Colored object listings
━━━━━━━━
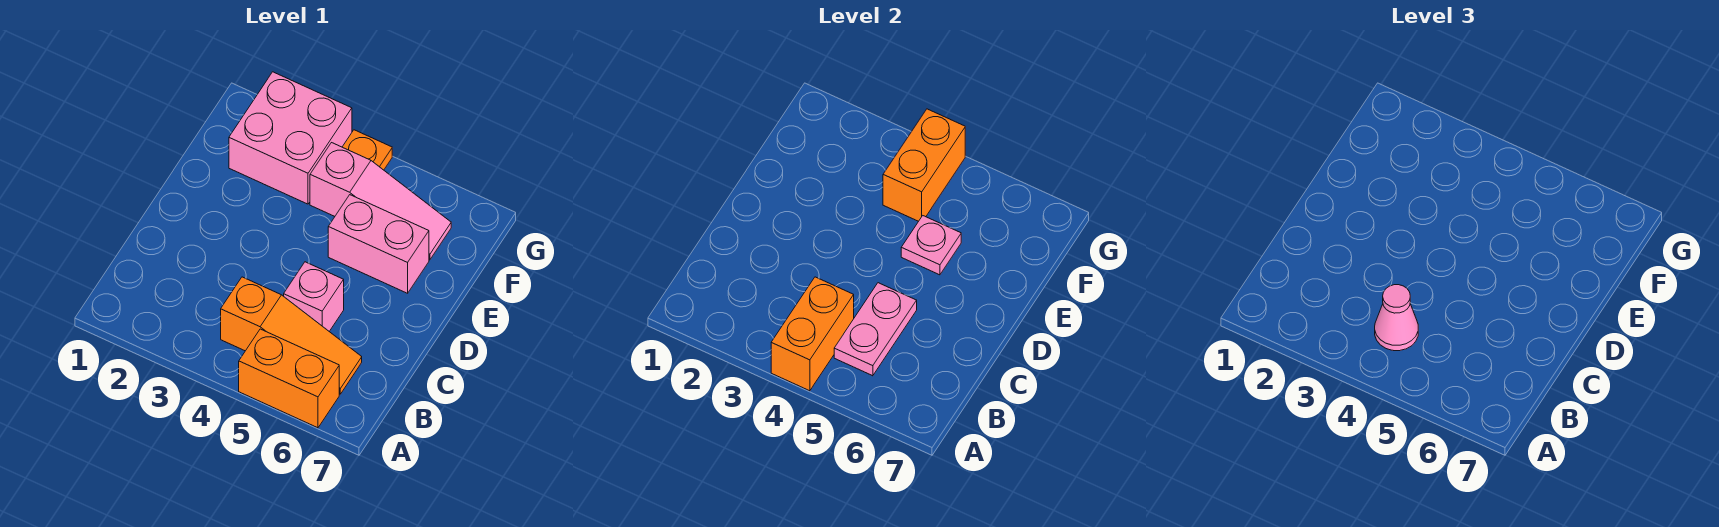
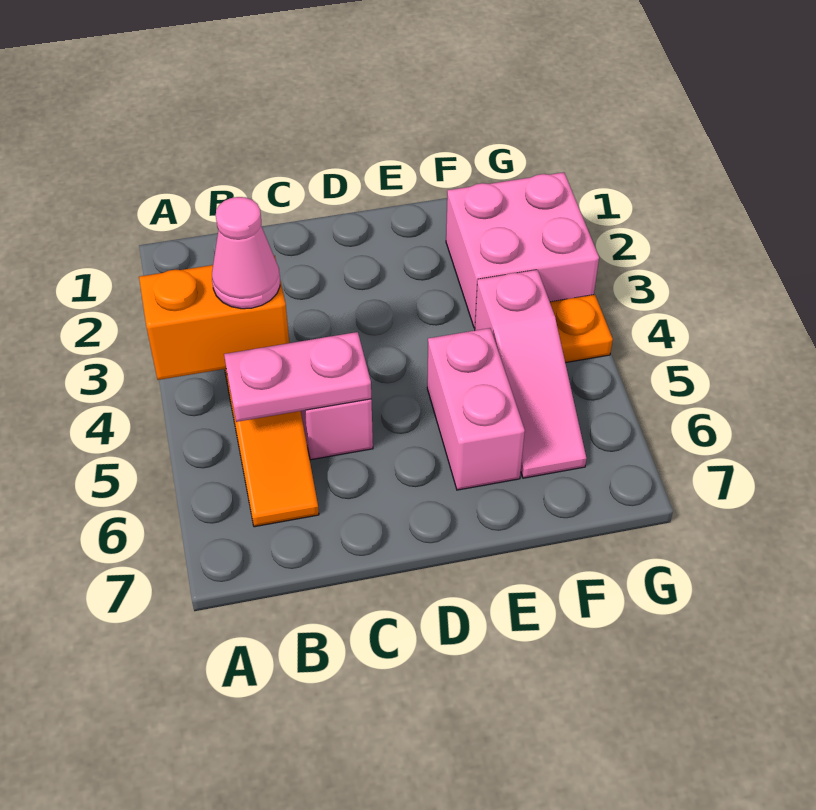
orange brick A5:A6 level 1 -> none
pink plate E5 level 2 -> none
orange brick F4:G4 level 2 -> none

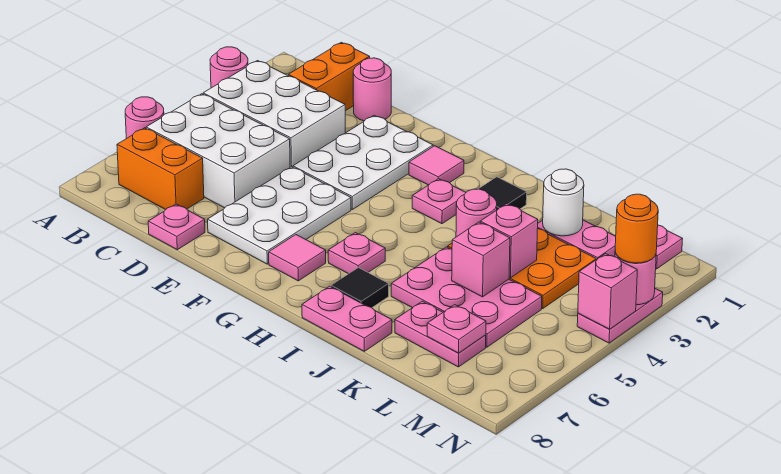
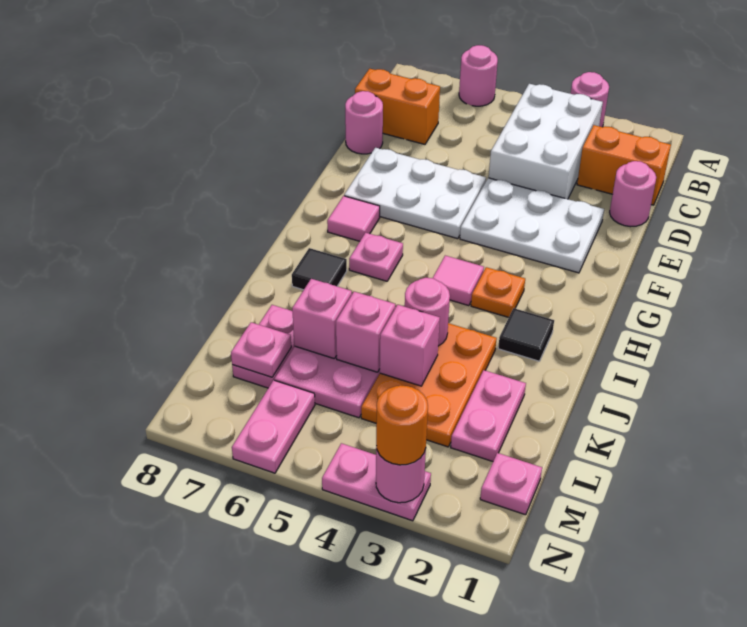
white brick B5:D6 level 1 -> none
orange brick B7:C7 level 1 -> orange brick C7:C8 level 1
pink plate D8 level 1 -> pink round brick D8 level 1
pink tile G2 level 1 -> pink tile H4 level 1
pink plate H3 level 1 -> orange plate H3 level 1
pink plate I8:J8 level 1 -> pink plate M6:N6 level 1
white round brick K2 level 2 -> none
pink brick N4 level 2 -> pink brick K6 level 2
━━━━━━━━
### The problem
From the first line to the last, give the data again exactly, but without pictures.

### Exercise response
orange brick A5:A6 level 1 -> none
pink plate E5 level 2 -> none
orange brick F4:G4 level 2 -> none

white brick B5:D6 level 1 -> none
orange brick B7:C7 level 1 -> orange brick C7:C8 level 1
pink plate D8 level 1 -> pink round brick D8 level 1
pink tile G2 level 1 -> pink tile H4 level 1
pink plate H3 level 1 -> orange plate H3 level 1
pink plate I8:J8 level 1 -> pink plate M6:N6 level 1
white round brick K2 level 2 -> none
pink brick N4 level 2 -> pink brick K6 level 2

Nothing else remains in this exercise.